>>

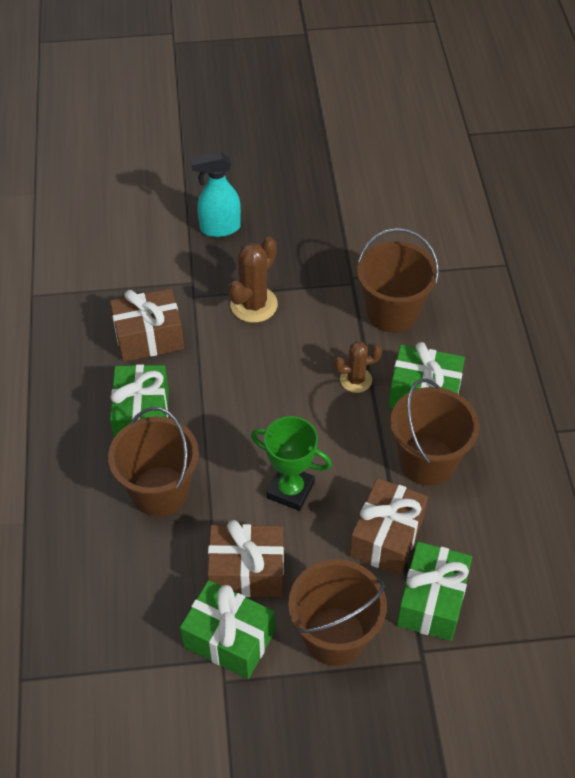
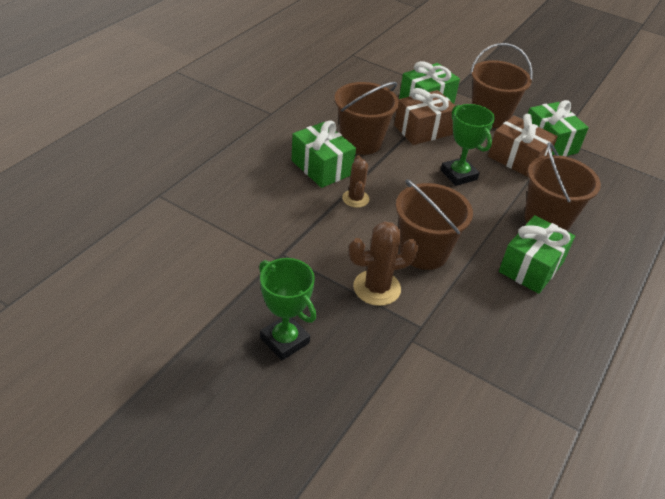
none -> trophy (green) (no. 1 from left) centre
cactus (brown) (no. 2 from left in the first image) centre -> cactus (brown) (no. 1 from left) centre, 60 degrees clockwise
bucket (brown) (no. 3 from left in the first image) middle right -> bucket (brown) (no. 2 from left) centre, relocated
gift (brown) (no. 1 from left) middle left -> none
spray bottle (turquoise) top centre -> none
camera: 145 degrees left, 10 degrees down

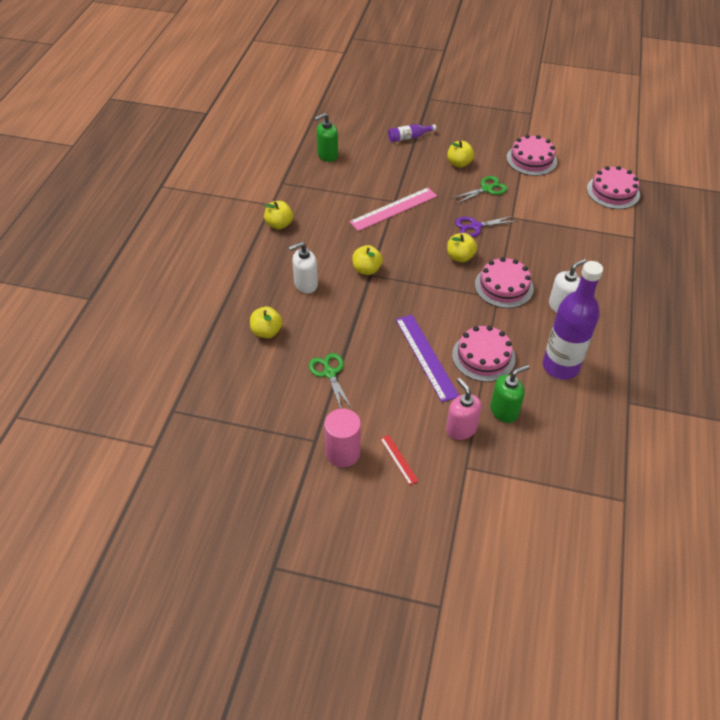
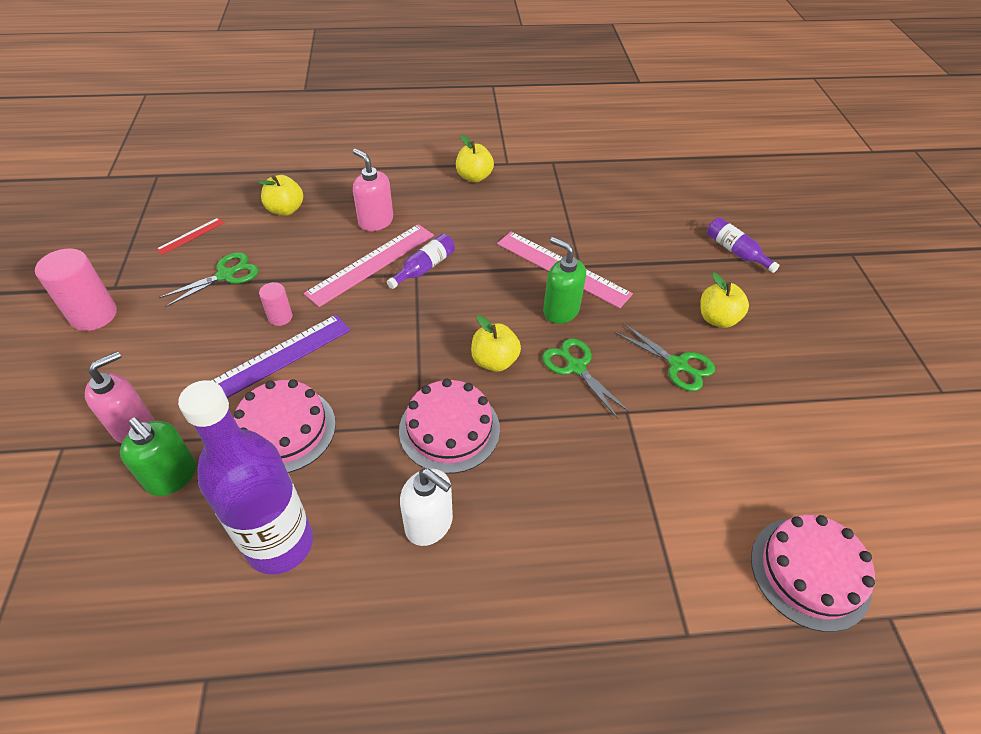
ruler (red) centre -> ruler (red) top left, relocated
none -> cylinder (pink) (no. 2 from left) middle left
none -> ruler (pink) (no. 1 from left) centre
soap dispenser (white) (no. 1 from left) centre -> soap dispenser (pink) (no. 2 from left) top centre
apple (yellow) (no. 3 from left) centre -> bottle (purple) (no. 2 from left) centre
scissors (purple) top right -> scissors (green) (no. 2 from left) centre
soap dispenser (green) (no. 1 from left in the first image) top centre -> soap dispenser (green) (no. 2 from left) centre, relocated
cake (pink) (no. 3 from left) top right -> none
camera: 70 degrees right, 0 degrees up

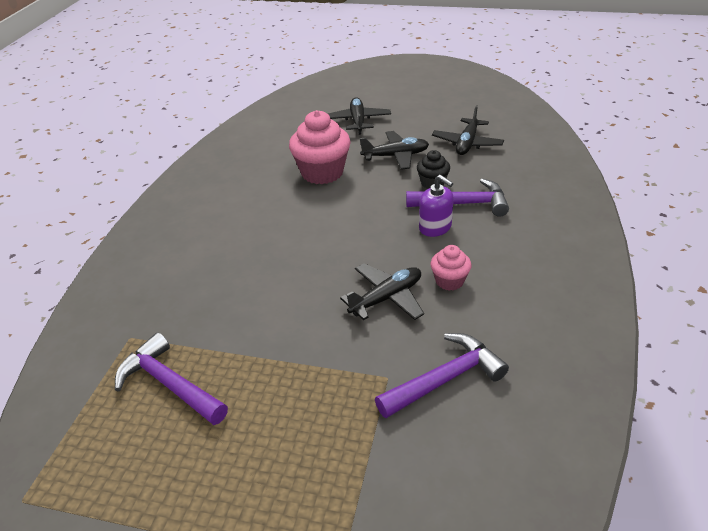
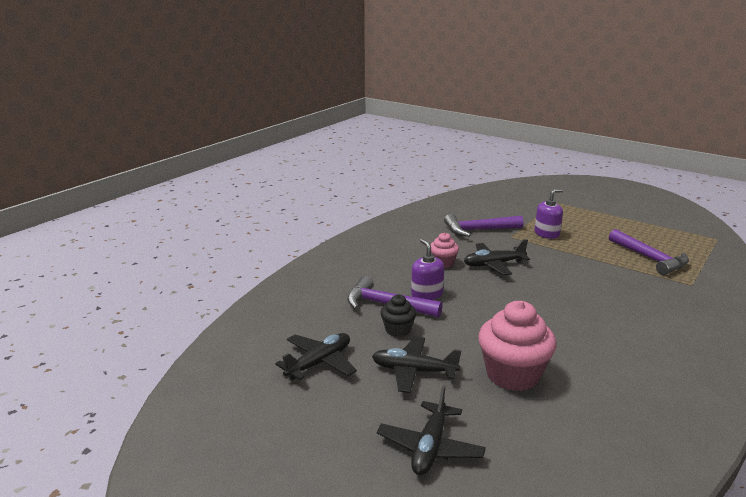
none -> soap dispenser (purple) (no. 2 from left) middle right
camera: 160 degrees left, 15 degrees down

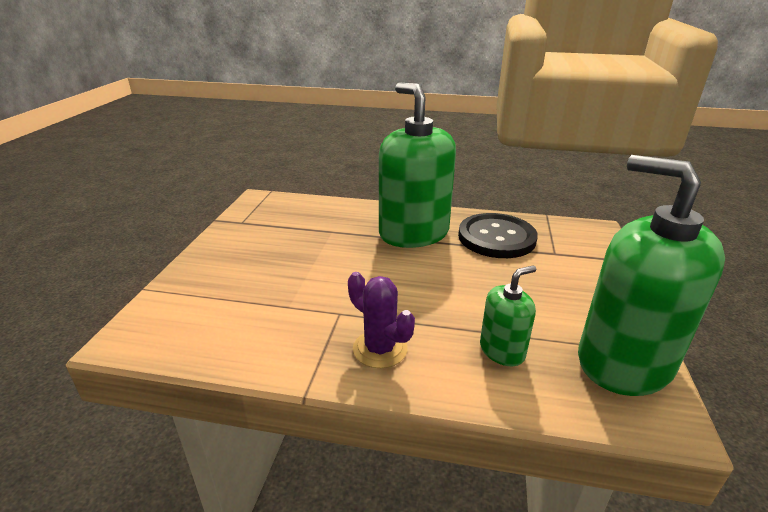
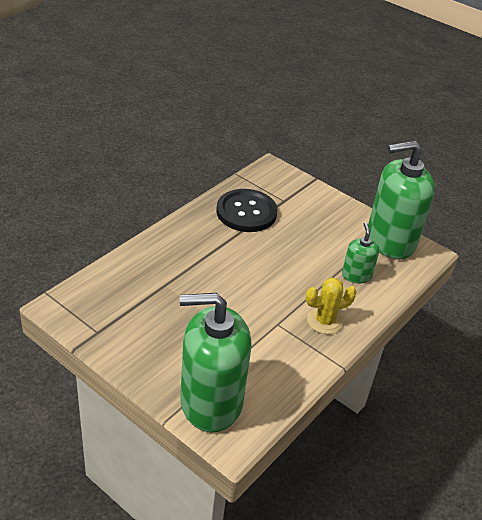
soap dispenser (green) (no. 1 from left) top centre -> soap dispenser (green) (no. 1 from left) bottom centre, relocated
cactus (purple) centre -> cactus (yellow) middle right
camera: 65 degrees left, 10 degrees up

<<

- _TASK STATEMENT_:
Print from the line containing "gift (brown) (no." through the line containing "none -> ruler (pink) (no. 1 from left) centre" in the data above, exactly as the lines stand, and omit every picture.

- _TASK SOLUTION_:
gift (brown) (no. 1 from left) middle left -> none
spray bottle (turquoise) top centre -> none
camera: 145 degrees left, 10 degrees down

ruler (red) centre -> ruler (red) top left, relocated
none -> cylinder (pink) (no. 2 from left) middle left
none -> ruler (pink) (no. 1 from left) centre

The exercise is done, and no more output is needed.